▸ **Directions**: Which lines of the records contain the word "none"? Copy each one.

Records from a collection
==============================

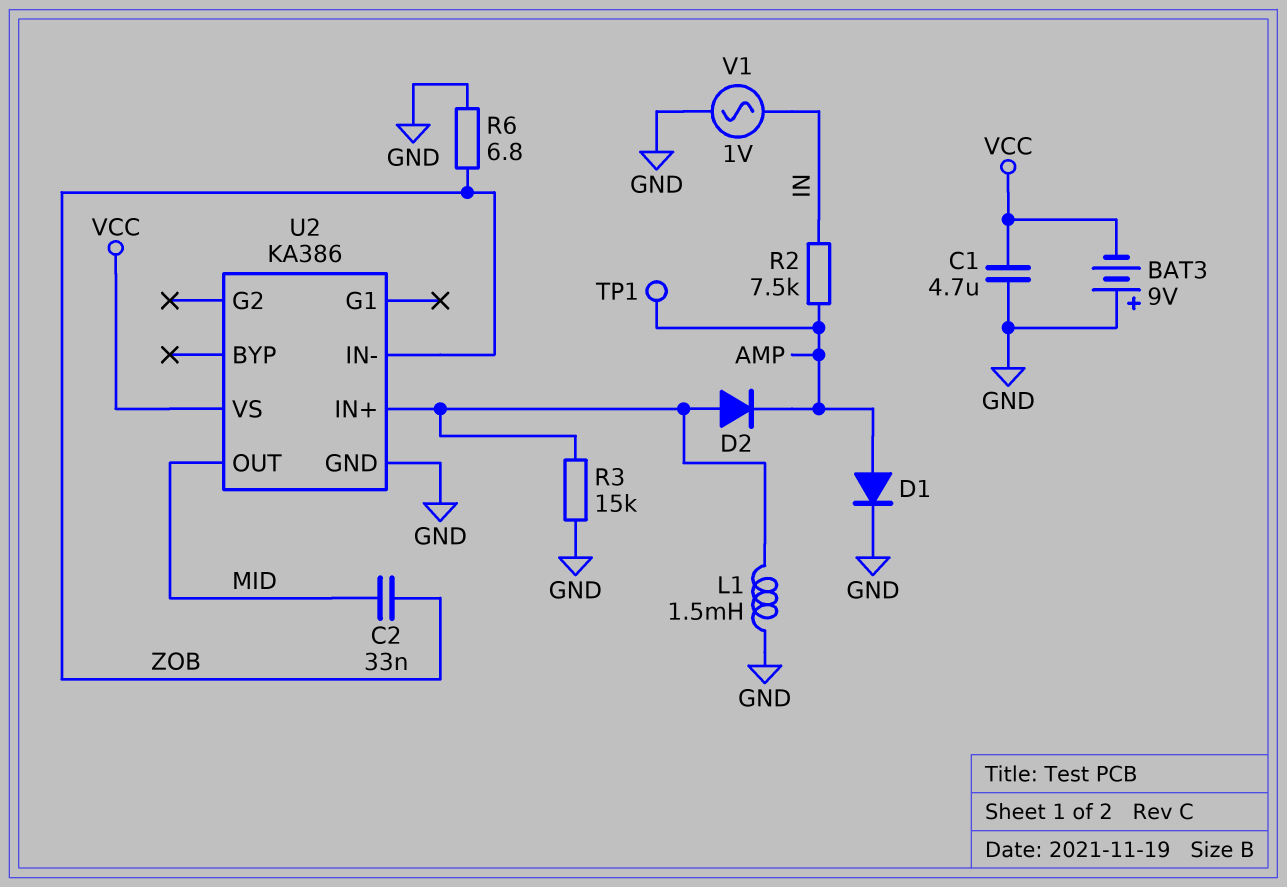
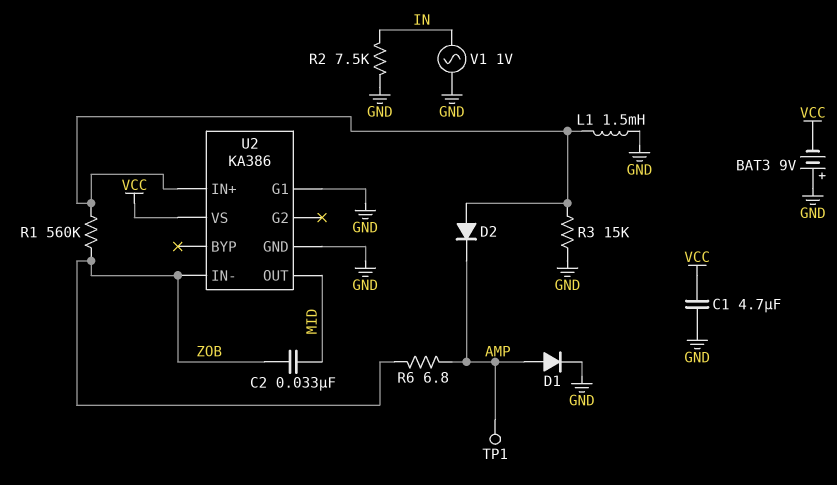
R1: none -> 560k (U2/IN+, ZOB)
R2: 7.5k (AMP, IN) -> 7.5k (GND, IN)
R6: 6.8 (GND, ZOB) -> 6.8 (AMP, ZOB)
U2 pin G1: none -> GND

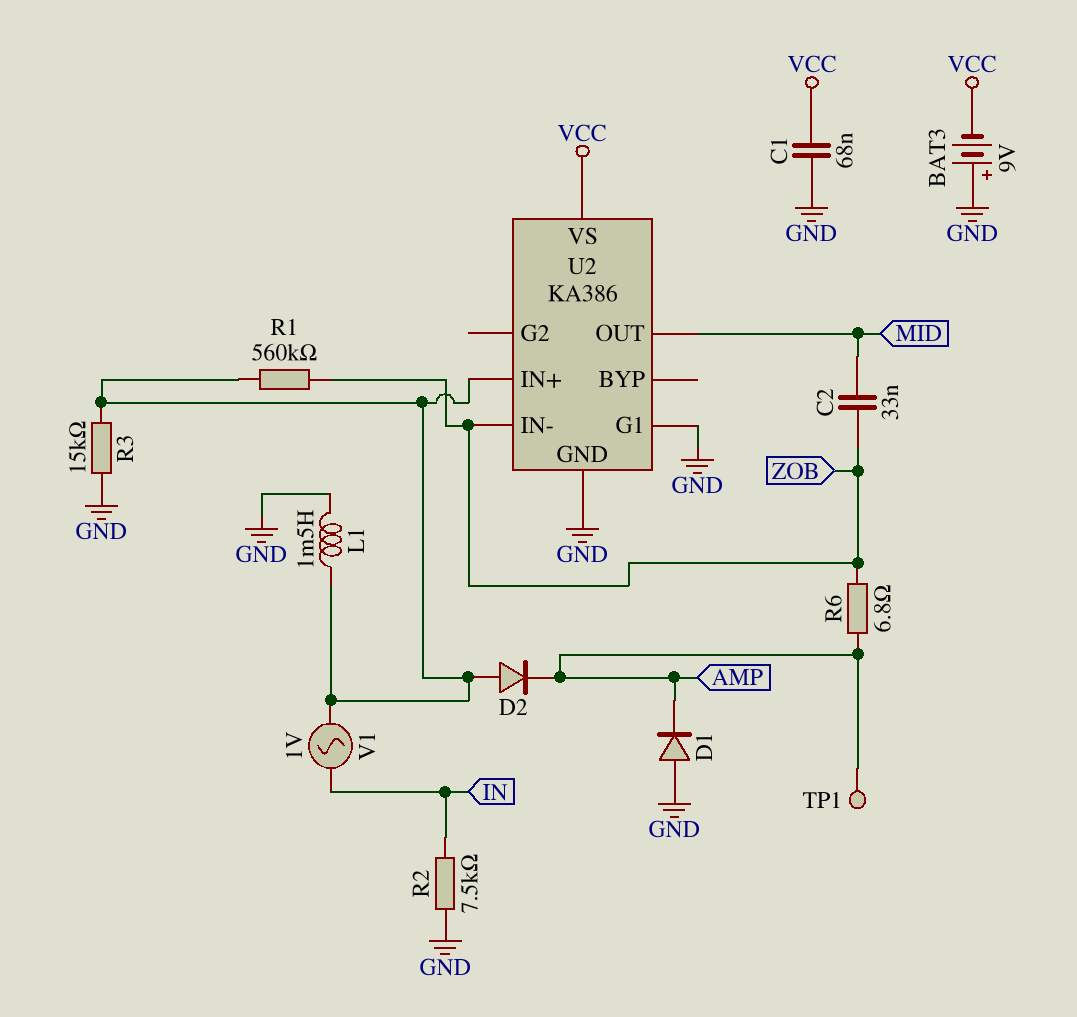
C1: 4.7uF (GND, VCC) -> 68nF (GND, VCC)
D1: diode (A AMP, K GND) -> diode (A GND, K AMP)
V1: AC 1V (GND, IN) -> AC 1V (IN, U2/IN+)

==============================

▸ **Answer space**:
R1: none -> 560k (U2/IN+, ZOB)
U2 pin G1: none -> GND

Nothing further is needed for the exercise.